- _Objective_:
The entries below should be output exactly as written.

- _Data supplied_:
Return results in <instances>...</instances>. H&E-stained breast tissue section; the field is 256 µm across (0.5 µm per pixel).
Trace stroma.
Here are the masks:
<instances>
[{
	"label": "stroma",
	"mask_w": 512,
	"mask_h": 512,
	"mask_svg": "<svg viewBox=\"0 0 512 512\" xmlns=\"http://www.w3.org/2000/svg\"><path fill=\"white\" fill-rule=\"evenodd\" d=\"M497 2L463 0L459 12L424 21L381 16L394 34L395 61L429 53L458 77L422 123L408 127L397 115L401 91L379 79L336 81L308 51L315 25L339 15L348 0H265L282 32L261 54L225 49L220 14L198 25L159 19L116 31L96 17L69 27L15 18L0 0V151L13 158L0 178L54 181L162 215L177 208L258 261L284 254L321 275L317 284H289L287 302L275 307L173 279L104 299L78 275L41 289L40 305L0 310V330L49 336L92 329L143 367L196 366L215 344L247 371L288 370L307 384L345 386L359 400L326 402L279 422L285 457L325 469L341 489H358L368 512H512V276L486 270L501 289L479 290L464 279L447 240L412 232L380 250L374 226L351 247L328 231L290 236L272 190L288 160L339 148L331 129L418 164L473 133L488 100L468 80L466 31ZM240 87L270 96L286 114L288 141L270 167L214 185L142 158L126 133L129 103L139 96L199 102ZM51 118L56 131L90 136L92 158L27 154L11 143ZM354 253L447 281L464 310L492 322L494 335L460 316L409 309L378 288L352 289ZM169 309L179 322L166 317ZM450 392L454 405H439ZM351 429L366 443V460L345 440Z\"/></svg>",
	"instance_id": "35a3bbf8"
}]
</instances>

- _The answer_:
Return results in <instances>...</instances>. H&E-stained breast tissue section; the field is 256 µm across (0.5 µm per pixel).
Trace stroma.
Here are the masks:
<instances>
[{
	"label": "stroma",
	"mask_w": 512,
	"mask_h": 512,
	"mask_svg": "<svg viewBox=\"0 0 512 512\" xmlns=\"http://www.w3.org/2000/svg\"><path fill=\"white\" fill-rule=\"evenodd\" d=\"M497 2L463 0L459 12L424 21L381 16L394 34L395 61L429 53L458 77L422 123L408 127L397 115L401 91L379 79L336 81L308 51L315 25L339 15L348 0H265L282 32L261 54L225 49L220 14L198 25L159 19L116 31L96 17L69 27L15 18L0 0V151L13 158L0 178L54 181L162 215L177 208L258 261L284 254L321 275L317 284H289L287 302L275 307L173 279L104 299L78 275L41 289L40 305L0 310V330L49 336L92 329L143 367L196 366L215 344L247 371L288 370L307 384L345 386L359 400L326 402L279 422L285 457L325 469L341 489H358L368 512H512V276L486 270L501 289L479 290L464 279L447 240L412 232L380 250L374 226L351 247L328 231L290 236L272 190L288 160L339 148L331 129L418 164L473 133L488 100L468 80L466 31ZM240 87L270 96L286 114L288 141L270 167L214 185L142 158L126 133L129 103L139 96L199 102ZM51 118L56 131L90 136L92 158L27 154L11 143ZM354 253L447 281L464 310L492 322L494 335L460 316L409 309L378 288L352 289ZM169 309L179 322L166 317ZM450 392L454 405H439ZM351 429L366 443V460L345 440Z\"/></svg>",
	"instance_id": "35a3bbf8"
}]
</instances>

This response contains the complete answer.